--- EXERCISE DATA Enclosed Below ---
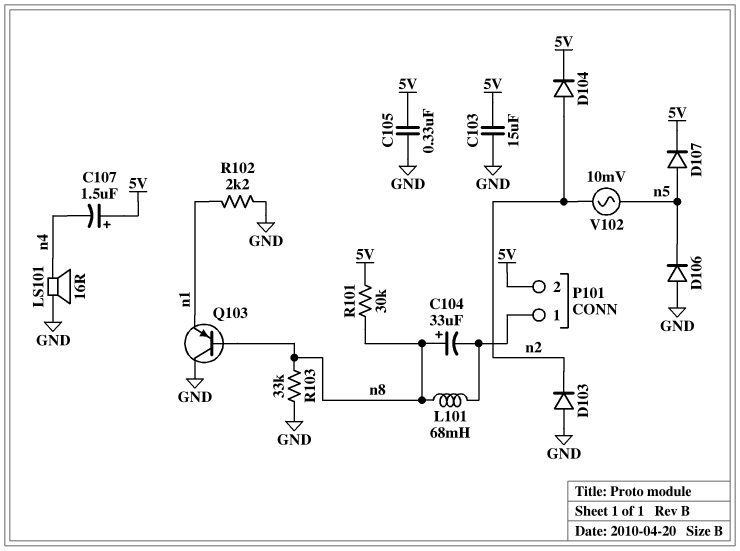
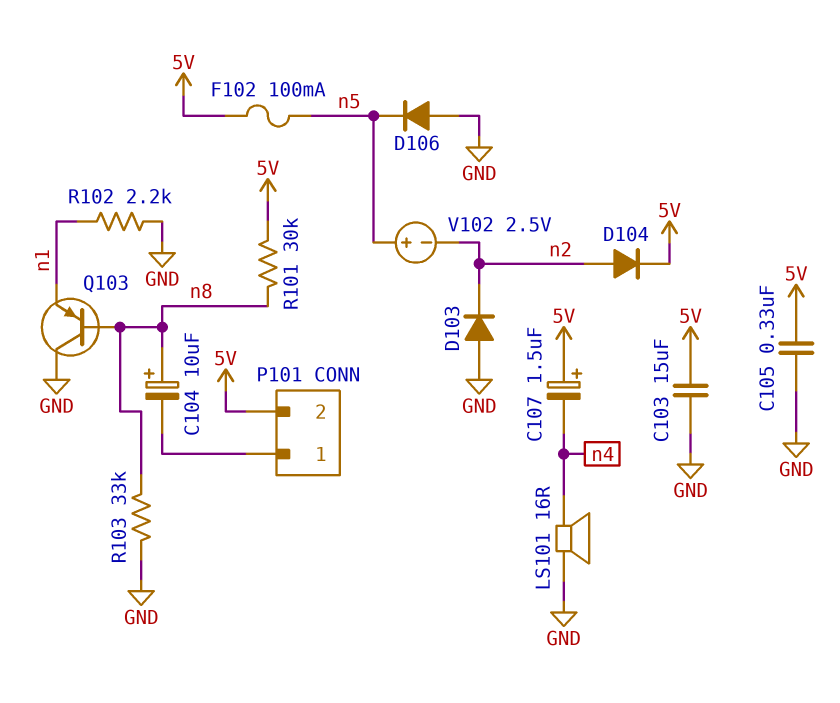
C104: 33uF (plus n8, minus P101/1) -> 10uF (plus n8, minus P101/1)
D107: diode (A n5, K 5V) -> none
F102: none -> 100mA (5V, n5)
L101: 68mH (P101/1, n8) -> none
V102: AC 10mV (n2, n5) -> 2.5V (plus n5, minus n2)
--- End of Enclosed EXERCISE DATA ---
→ **WHAT YOU HAVE TO DO**
The images are to be left out; every line above should be set down exactly.

→ **ANSWER**
C104: 33uF (plus n8, minus P101/1) -> 10uF (plus n8, minus P101/1)
D107: diode (A n5, K 5V) -> none
F102: none -> 100mA (5V, n5)
L101: 68mH (P101/1, n8) -> none
V102: AC 10mV (n2, n5) -> 2.5V (plus n5, minus n2)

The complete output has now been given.